(DATA FOR PROCESSING)

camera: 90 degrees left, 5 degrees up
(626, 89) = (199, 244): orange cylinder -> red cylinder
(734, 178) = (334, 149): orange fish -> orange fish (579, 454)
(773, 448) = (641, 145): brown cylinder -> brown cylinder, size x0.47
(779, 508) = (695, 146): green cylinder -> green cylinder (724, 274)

(End DATA FOR PROCESSING)
(DATA FOR PROCESSING)

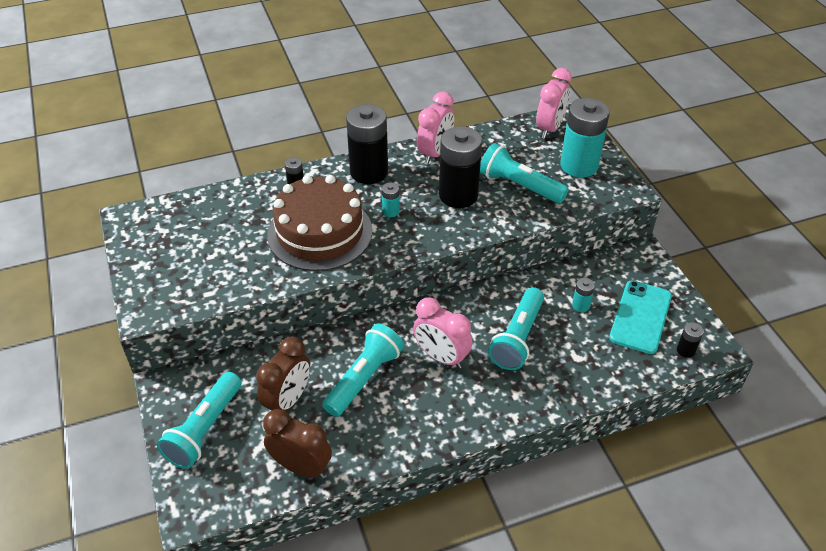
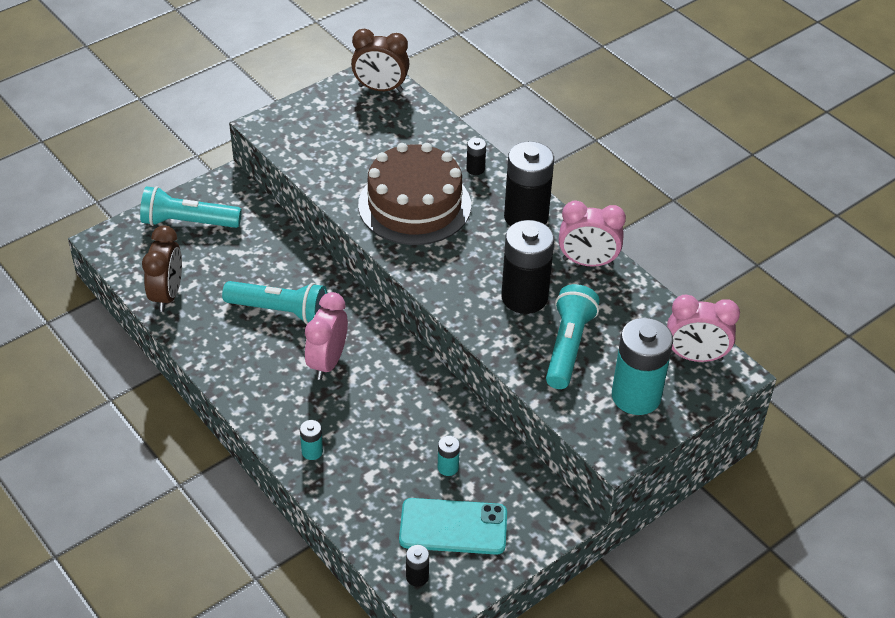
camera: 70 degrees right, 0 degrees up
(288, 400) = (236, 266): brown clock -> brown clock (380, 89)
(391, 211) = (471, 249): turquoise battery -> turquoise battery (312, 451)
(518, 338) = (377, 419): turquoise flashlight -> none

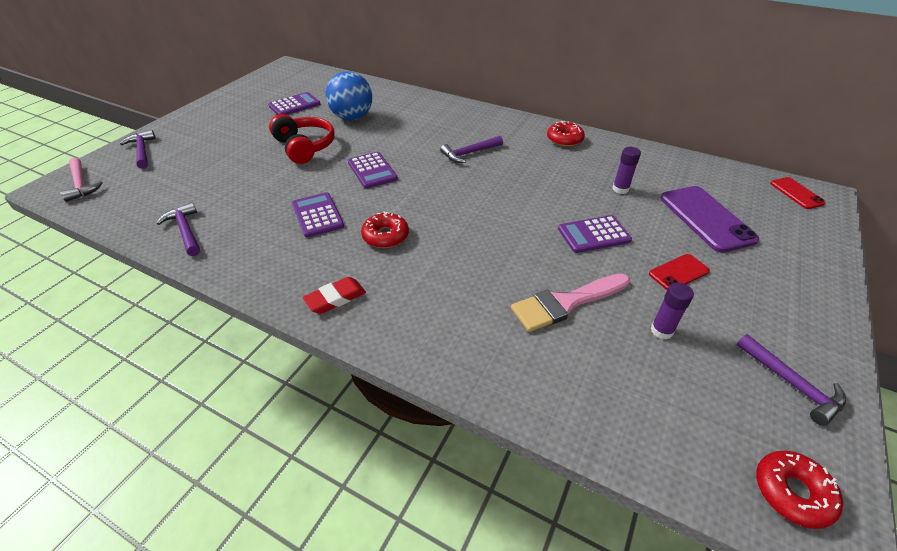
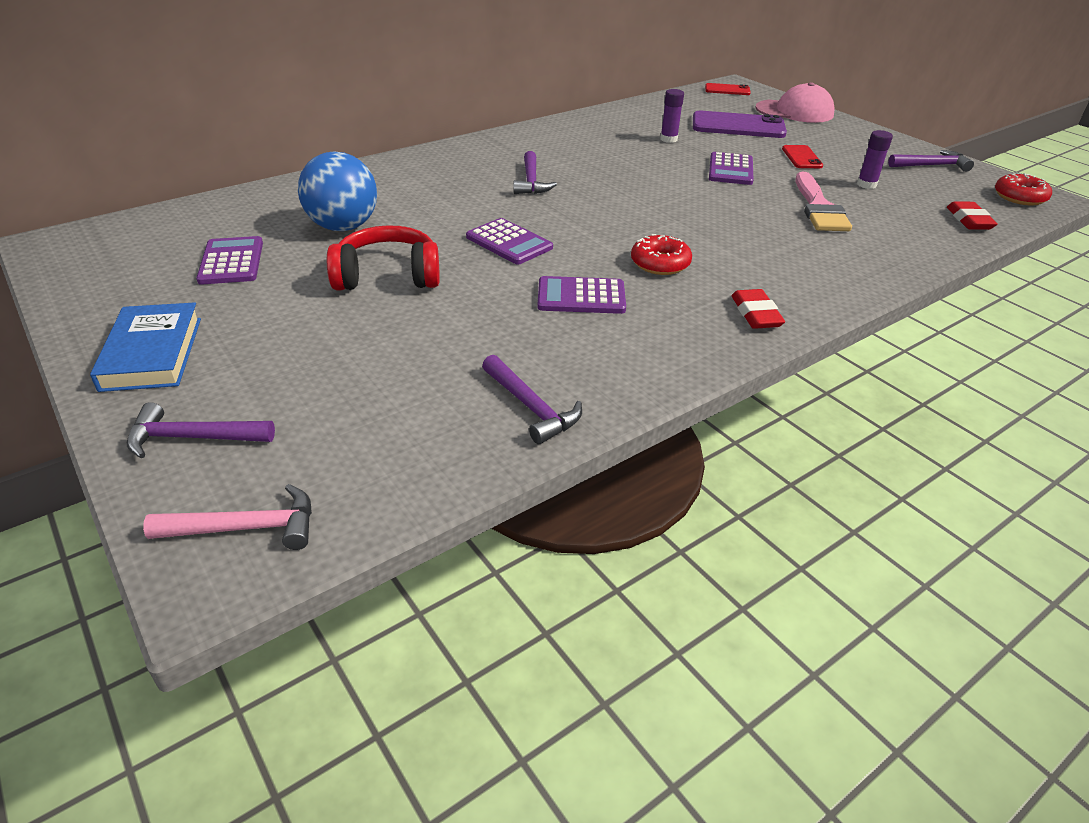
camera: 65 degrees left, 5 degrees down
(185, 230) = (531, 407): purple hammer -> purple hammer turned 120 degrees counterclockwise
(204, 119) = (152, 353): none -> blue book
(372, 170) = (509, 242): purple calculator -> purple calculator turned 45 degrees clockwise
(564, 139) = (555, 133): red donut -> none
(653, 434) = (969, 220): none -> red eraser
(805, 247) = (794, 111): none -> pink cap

(End DATA FOR PROCESSING)

◆ **PROMPT**:
From the data, collect all lines where the string "camera" appears.

◆ **EXERCISE RESPONSE**:
camera: 90 degrees left, 5 degrees up
camera: 70 degrees right, 0 degrees up
camera: 65 degrees left, 5 degrees down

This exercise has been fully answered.